#### [Exercise description]
Retype exactly what appears below from the line containing "camera: 30 degrees right, 10 degrees down" down to the line containing "(405, 424) = (408, 410): white", keeping both end lines. Do not include pictures.

#### [Stored data]
********************
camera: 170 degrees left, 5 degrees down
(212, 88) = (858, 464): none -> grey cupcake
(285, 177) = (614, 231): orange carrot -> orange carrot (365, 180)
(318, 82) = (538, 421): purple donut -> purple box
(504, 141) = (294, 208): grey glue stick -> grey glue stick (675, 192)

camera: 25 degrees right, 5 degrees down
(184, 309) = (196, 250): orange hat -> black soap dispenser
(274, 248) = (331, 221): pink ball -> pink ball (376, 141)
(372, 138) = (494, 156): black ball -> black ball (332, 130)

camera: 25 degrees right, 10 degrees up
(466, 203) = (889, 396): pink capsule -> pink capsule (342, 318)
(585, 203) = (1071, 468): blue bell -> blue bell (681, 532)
********************
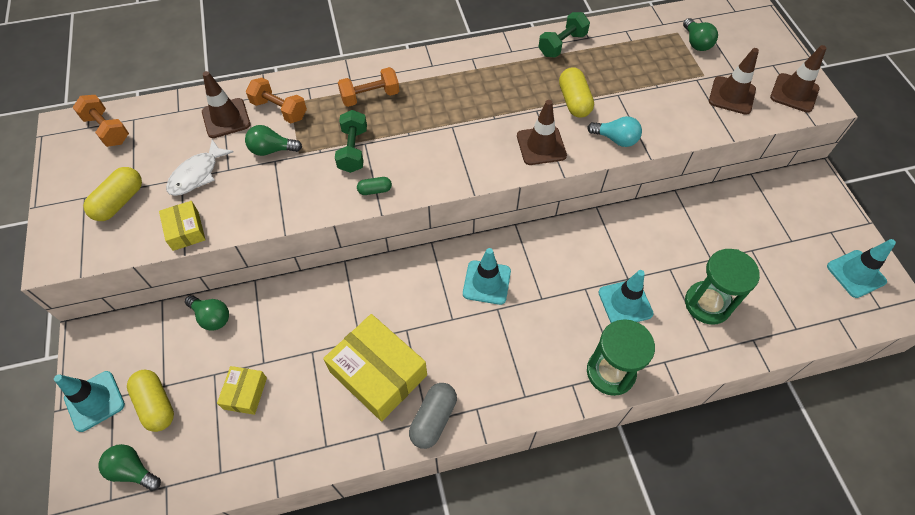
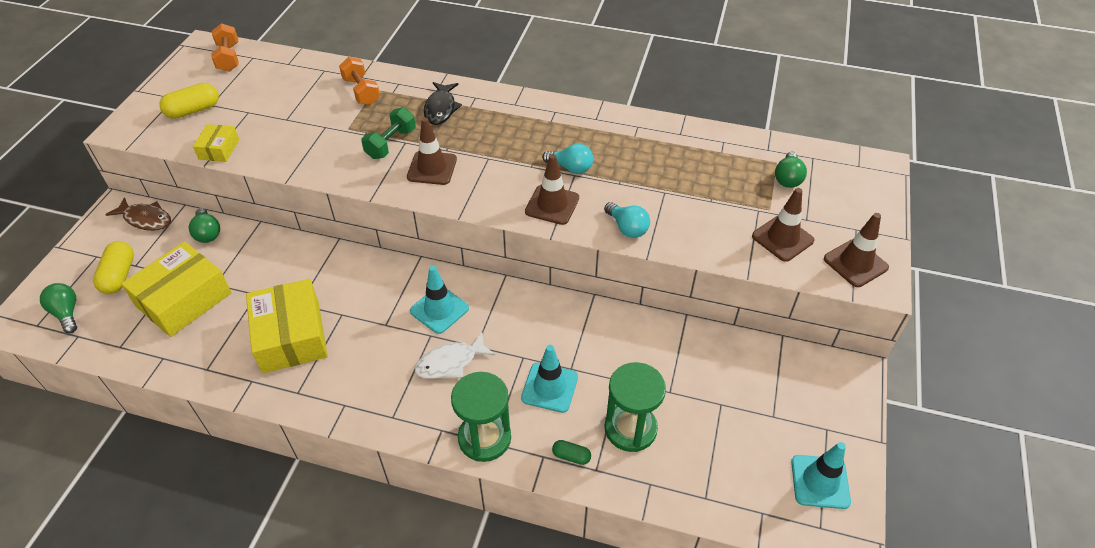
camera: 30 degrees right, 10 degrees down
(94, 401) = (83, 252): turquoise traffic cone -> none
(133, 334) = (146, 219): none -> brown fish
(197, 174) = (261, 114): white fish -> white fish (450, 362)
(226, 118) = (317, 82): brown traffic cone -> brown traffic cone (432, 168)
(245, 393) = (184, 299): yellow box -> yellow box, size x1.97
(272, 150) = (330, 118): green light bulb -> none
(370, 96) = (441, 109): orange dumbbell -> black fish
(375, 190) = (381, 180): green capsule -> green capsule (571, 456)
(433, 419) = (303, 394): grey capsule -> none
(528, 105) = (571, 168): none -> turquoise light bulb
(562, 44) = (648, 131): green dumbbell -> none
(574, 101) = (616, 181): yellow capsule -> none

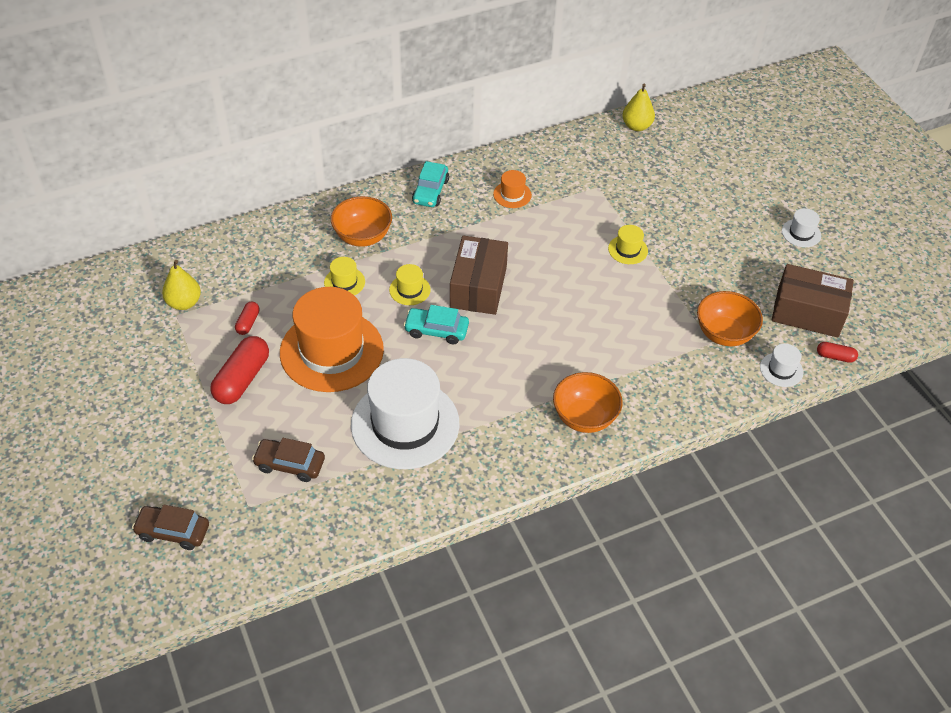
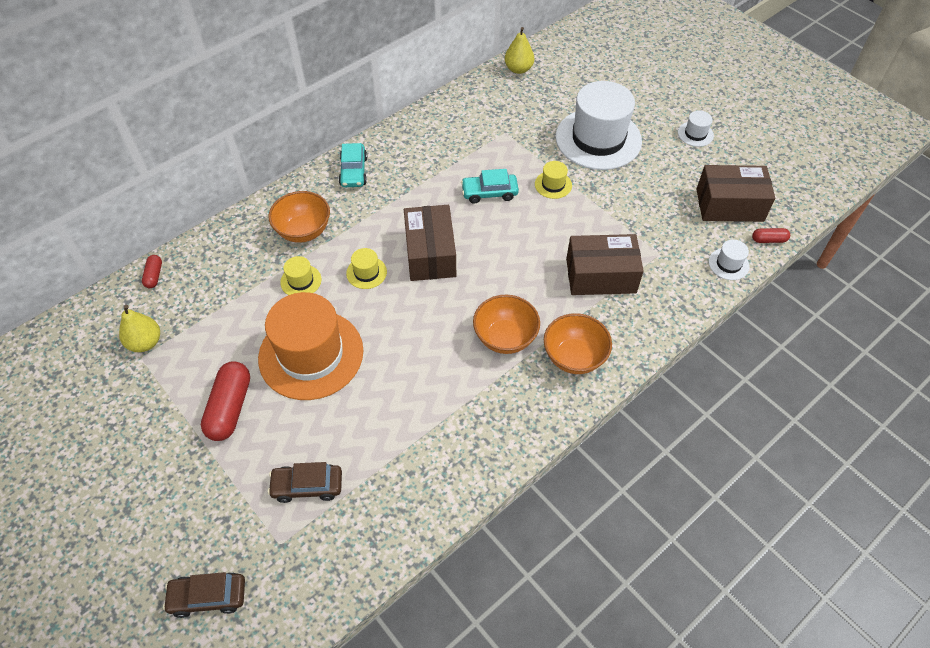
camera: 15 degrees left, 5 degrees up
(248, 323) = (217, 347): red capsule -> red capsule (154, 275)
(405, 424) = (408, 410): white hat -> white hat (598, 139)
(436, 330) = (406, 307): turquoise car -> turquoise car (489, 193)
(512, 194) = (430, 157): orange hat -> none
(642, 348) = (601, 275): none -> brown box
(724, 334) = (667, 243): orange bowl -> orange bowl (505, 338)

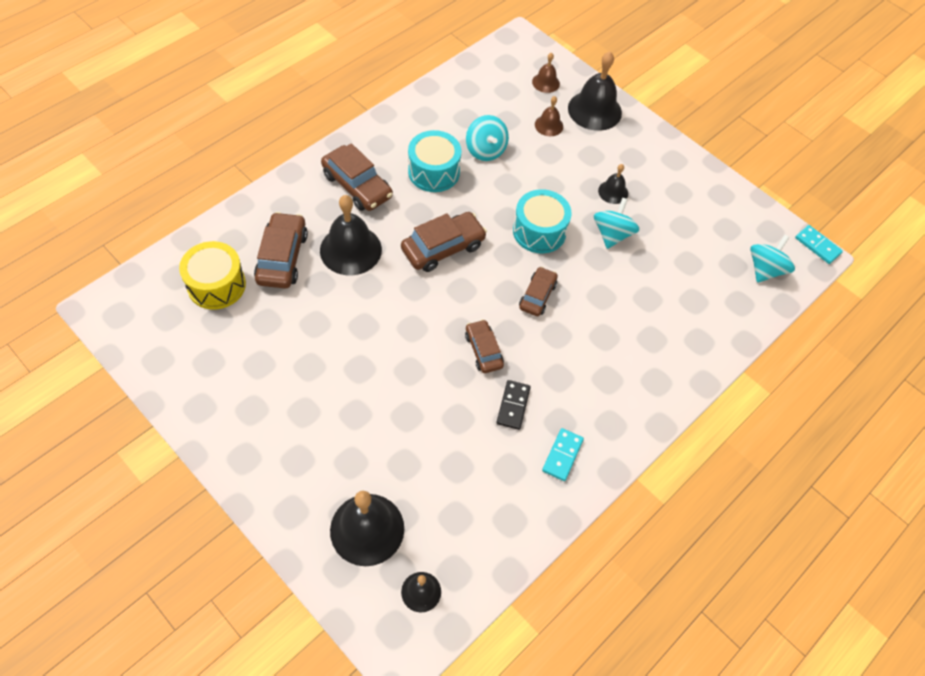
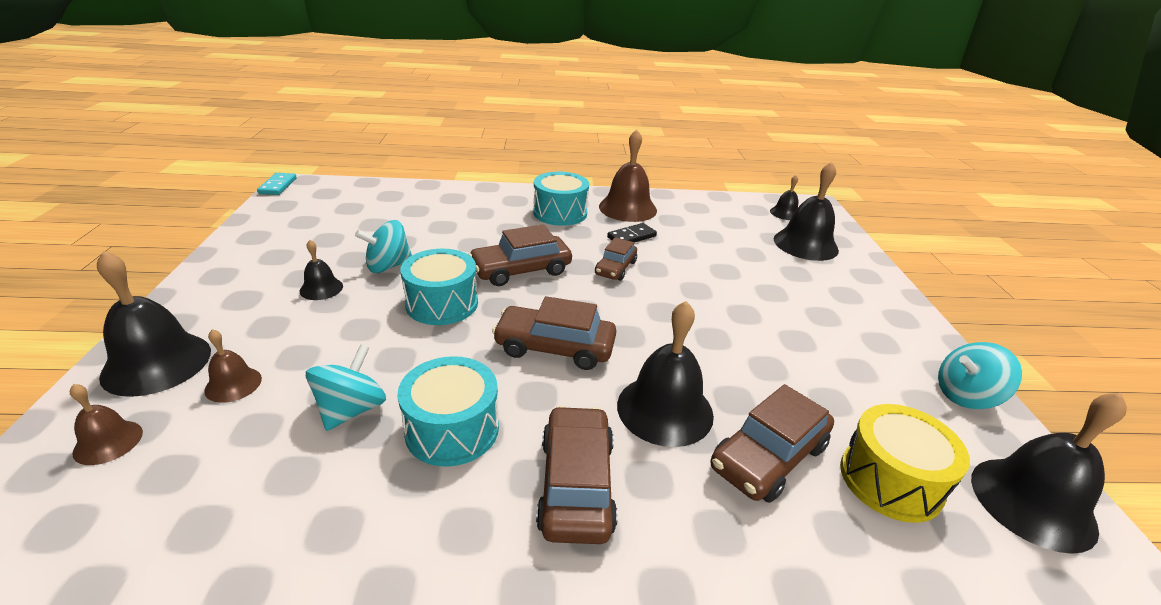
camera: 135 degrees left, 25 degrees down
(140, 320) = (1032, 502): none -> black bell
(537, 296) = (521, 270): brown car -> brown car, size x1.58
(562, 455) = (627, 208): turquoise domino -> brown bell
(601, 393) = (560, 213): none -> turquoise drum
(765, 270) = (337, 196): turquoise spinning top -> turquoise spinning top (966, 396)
********************
#### [Solution to this exercise]
camera: 30 degrees right, 10 degrees down
(94, 401) = (83, 252): turquoise traffic cone -> none
(133, 334) = (146, 219): none -> brown fish
(197, 174) = (261, 114): white fish -> white fish (450, 362)
(226, 118) = (317, 82): brown traffic cone -> brown traffic cone (432, 168)
(245, 393) = (184, 299): yellow box -> yellow box, size x1.97
(272, 150) = (330, 118): green light bulb -> none
(370, 96) = (441, 109): orange dumbbell -> black fish
(375, 190) = (381, 180): green capsule -> green capsule (571, 456)
(433, 419) = (303, 394): grey capsule -> none
(528, 105) = (571, 168): none -> turquoise light bulb
(562, 44) = (648, 131): green dumbbell -> none
(574, 101) = (616, 181): yellow capsule -> none

camera: 15 degrees left, 5 degrees up
(248, 323) = (217, 347): red capsule -> red capsule (154, 275)
(405, 424) = (408, 410): white hat -> white hat (598, 139)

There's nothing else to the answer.